TASK OBJECTIVE
Filter on the word "none": copy each matching line from the listing below.

SOURCE DATA
════════

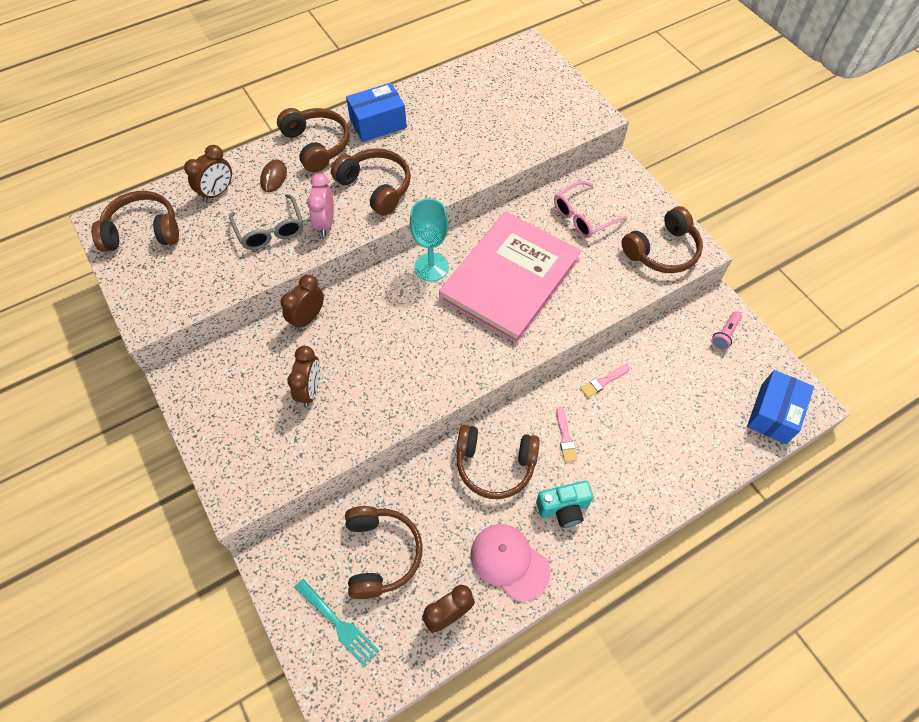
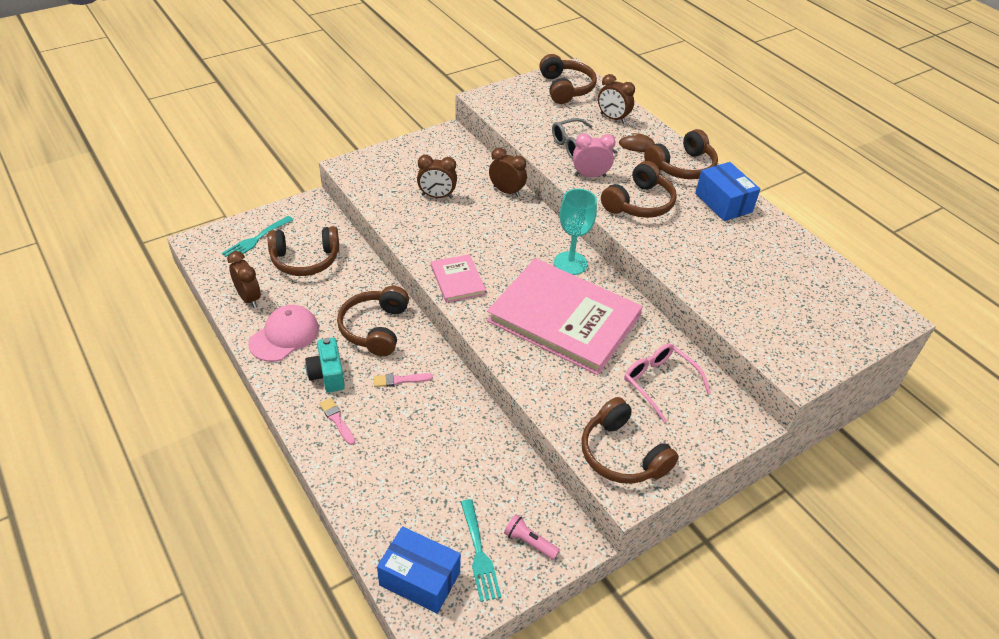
camera: 85 degrees right, 15 degrees down
(457, 368) = (457, 280): none -> pink book
(603, 382) = (462, 415): pink brush -> pink brush (337, 420)
(742, 370) = (479, 554): none -> turquoise fork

════════

RESULT OF THIS TASK
(457, 368) = (457, 280): none -> pink book
(742, 370) = (479, 554): none -> turquoise fork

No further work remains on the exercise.